Task item:
Every line in the records below between the one holding "camera: 25 degrees left, 5 degrees up" and the one holding "(437, 244) = (568, 156): none -> orange jar", inclusive, is to be set down exactly; all other lines are to be left out.

Records to use:
*** Block opens ***
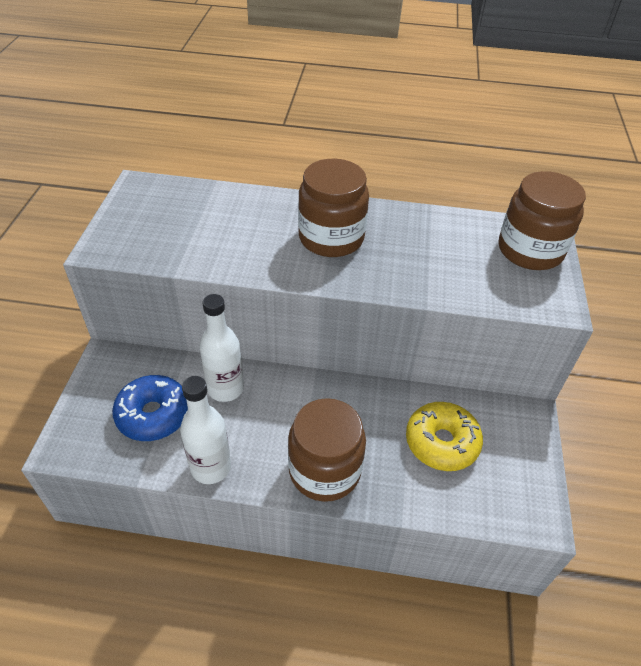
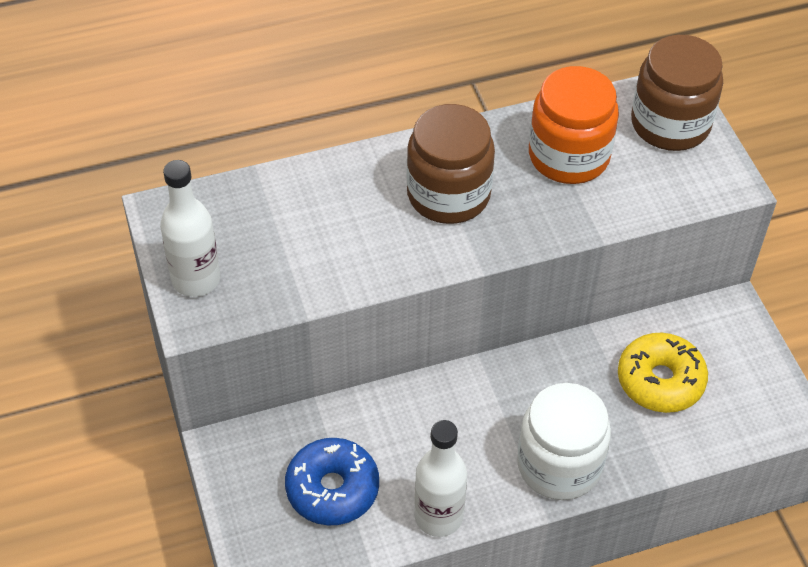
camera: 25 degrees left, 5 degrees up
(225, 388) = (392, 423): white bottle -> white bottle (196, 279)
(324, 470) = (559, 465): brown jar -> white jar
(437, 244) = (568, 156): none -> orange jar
*** Block closes ***
*** Block opens ***
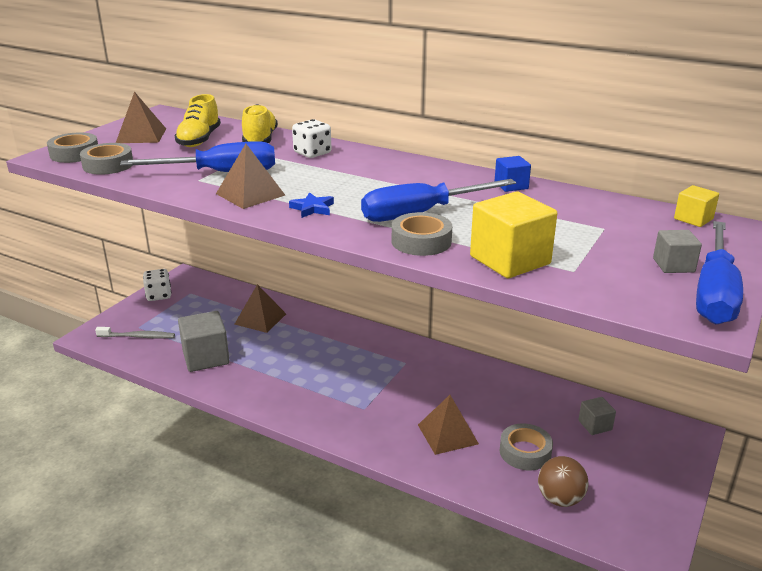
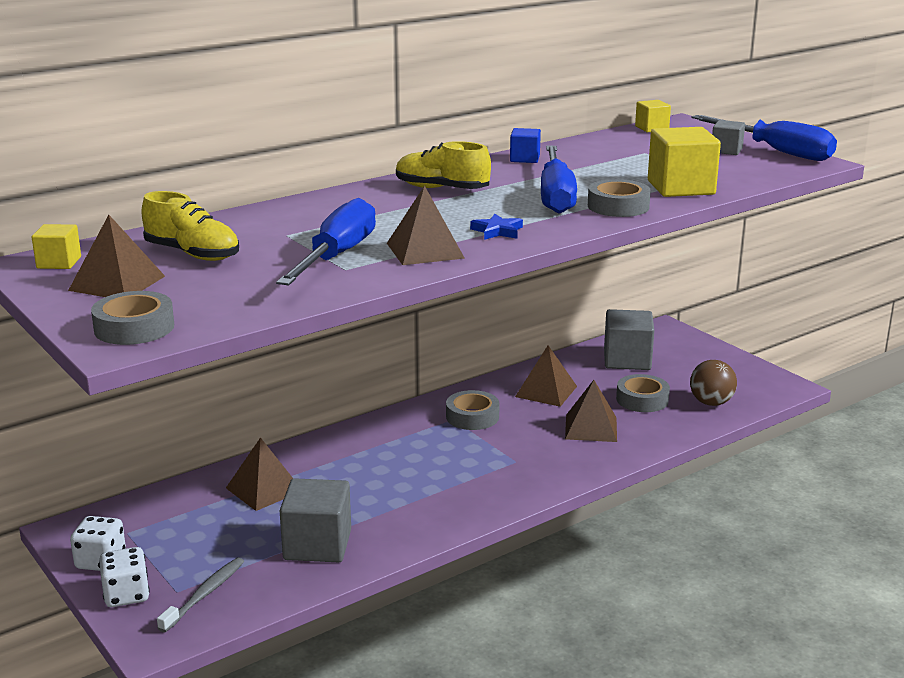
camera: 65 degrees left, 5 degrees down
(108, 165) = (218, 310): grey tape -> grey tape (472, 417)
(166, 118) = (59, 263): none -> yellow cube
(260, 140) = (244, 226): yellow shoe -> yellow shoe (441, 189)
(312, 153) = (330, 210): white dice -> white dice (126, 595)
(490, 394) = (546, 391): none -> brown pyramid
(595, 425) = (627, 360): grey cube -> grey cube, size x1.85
*** Block closes ***
*** Block opens ***
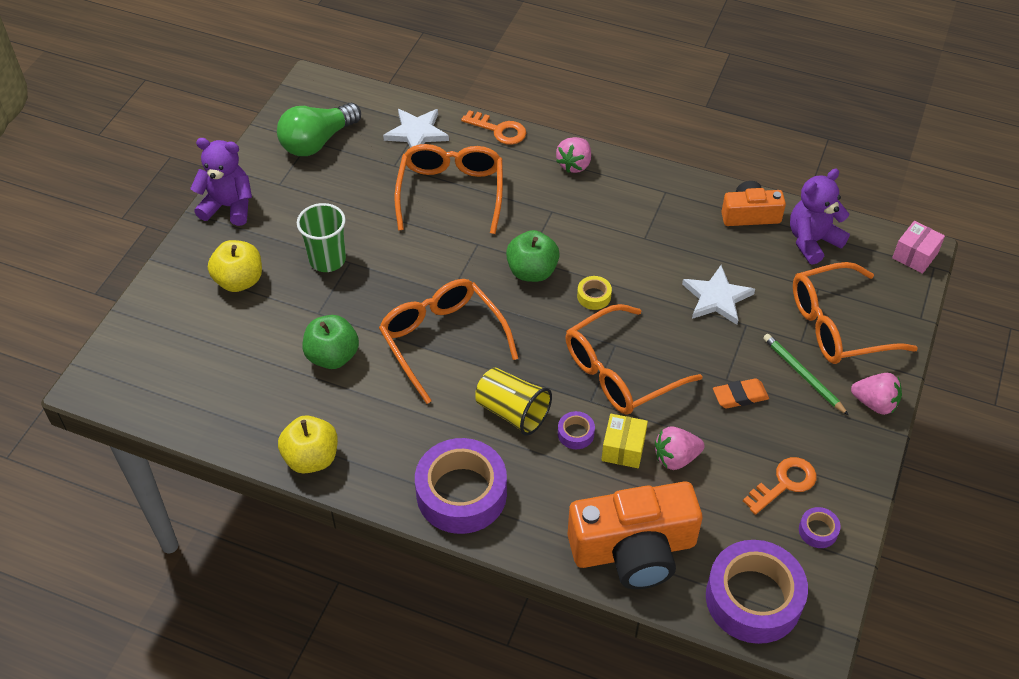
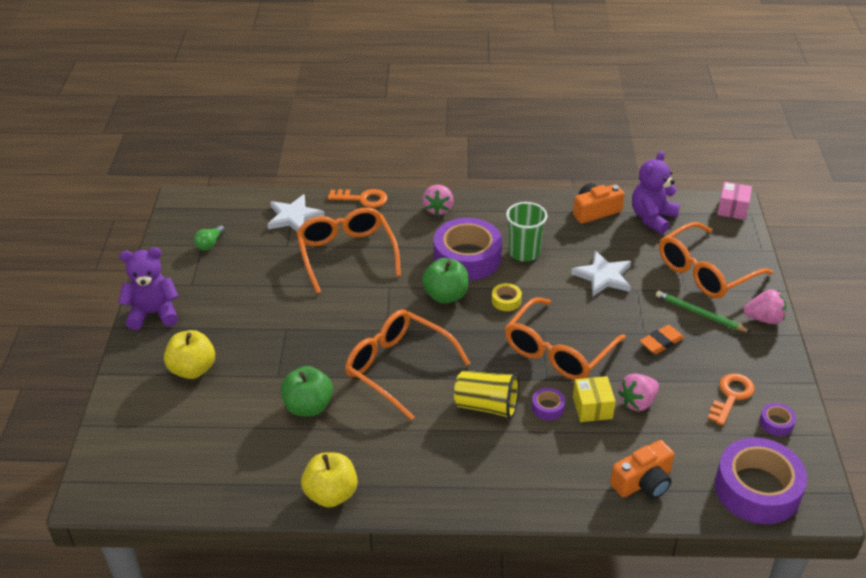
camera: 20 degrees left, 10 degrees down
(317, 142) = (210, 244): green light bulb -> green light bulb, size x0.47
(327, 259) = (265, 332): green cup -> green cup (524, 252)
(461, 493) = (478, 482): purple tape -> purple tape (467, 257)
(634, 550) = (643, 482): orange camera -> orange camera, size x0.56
*** Block closes ***
Answer box:
camera: 25 degrees left, 5 degrees up
(225, 388) = (392, 423): white bottle -> white bottle (196, 279)
(324, 470) = (559, 465): brown jar -> white jar
(437, 244) = (568, 156): none -> orange jar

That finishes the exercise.